_TASK DESCRIPTION:_
Retype all of the data exactly as given.

_DATA FOR THIS EXERCISE:_

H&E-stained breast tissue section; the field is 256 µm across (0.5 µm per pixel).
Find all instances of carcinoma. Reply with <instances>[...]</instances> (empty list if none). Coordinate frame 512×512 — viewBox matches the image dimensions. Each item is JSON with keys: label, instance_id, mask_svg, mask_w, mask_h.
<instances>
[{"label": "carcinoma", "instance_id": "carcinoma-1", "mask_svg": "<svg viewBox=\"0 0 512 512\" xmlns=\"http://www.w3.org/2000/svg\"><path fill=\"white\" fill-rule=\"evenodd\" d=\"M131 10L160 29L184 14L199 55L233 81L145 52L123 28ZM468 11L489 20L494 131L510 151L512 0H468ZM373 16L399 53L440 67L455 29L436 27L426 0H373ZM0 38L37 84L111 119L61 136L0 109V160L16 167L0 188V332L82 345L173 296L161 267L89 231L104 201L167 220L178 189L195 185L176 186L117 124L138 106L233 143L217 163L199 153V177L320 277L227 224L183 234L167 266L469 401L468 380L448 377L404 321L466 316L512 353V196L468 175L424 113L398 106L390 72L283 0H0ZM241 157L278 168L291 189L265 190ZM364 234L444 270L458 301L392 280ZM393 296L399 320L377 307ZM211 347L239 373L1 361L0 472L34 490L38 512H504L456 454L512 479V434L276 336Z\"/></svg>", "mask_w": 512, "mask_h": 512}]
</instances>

_OUTPUT:_
H&E-stained breast tissue section; the field is 256 µm across (0.5 µm per pixel).
Find all instances of carcinoma. Reply with <instances>[...]</instances> (empty list if none). Coordinate frame 512×512 — viewBox matches the image dimensions. Each item is JSON with keys: label, instance_id, mask_svg, mask_w, mask_h.
<instances>
[{"label": "carcinoma", "instance_id": "carcinoma-1", "mask_svg": "<svg viewBox=\"0 0 512 512\" xmlns=\"http://www.w3.org/2000/svg\"><path fill=\"white\" fill-rule=\"evenodd\" d=\"M131 10L160 29L184 14L199 55L233 81L145 52L123 28ZM468 11L489 20L494 131L510 151L512 0H468ZM373 16L399 53L440 67L455 29L436 27L426 0H373ZM0 38L37 84L111 119L61 136L0 109V160L16 167L0 188V332L82 345L173 296L161 267L89 231L104 201L167 220L178 189L195 185L176 186L117 124L138 106L233 143L217 163L199 153V177L320 277L227 224L183 234L167 266L469 401L468 380L448 377L404 321L466 316L512 353V196L468 175L424 113L398 106L390 72L283 0H0ZM241 157L278 168L291 189L265 190ZM364 234L444 270L458 301L392 280ZM393 296L399 320L377 307ZM211 347L239 373L1 361L0 472L34 490L38 512H504L456 454L512 479V434L276 336Z\"/></svg>", "mask_w": 512, "mask_h": 512}]
</instances>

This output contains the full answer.